■ **WORK TO COMPLETE**
Your answer should be one number: how many lines of the records hold the string "green".

Object change listings:
• • •
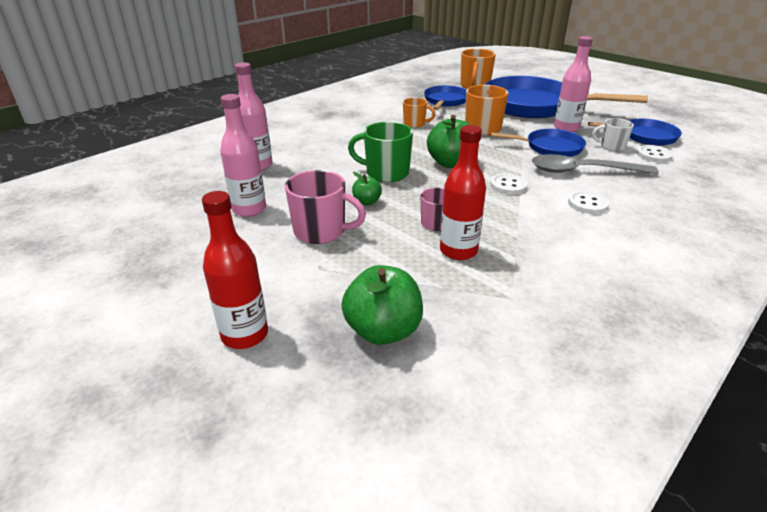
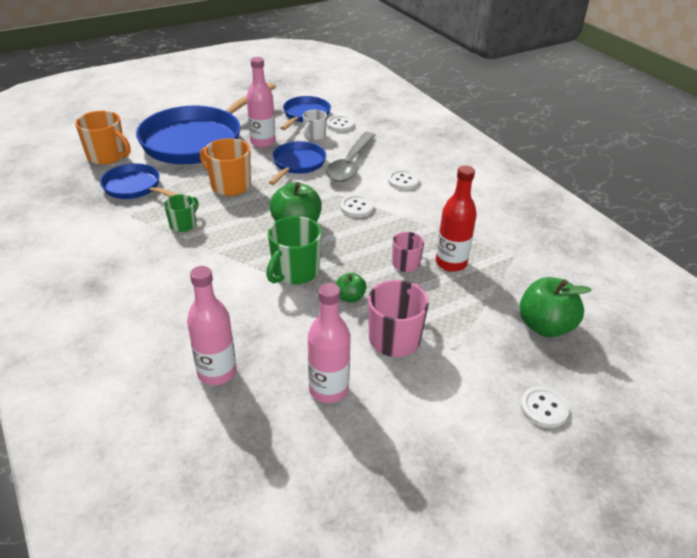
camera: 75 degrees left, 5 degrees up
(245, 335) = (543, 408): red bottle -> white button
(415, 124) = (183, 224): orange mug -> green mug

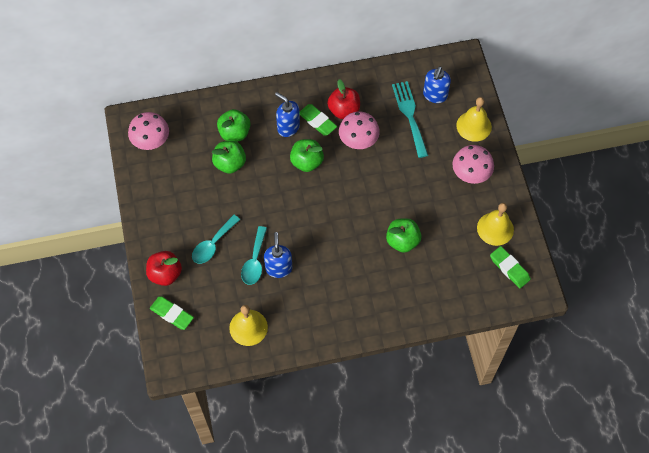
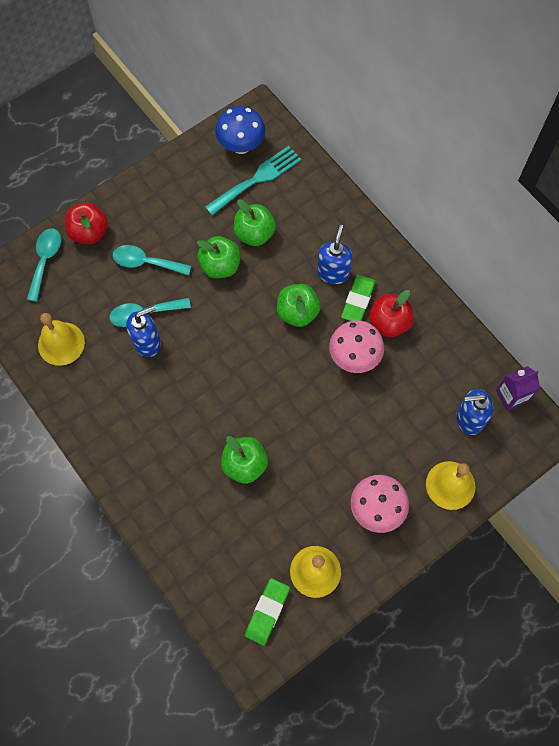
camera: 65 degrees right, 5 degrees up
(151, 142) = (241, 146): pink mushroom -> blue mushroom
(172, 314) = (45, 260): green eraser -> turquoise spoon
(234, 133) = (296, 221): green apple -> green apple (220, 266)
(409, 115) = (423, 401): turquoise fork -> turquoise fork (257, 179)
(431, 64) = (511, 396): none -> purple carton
• • •
■ **RESPONSE**
3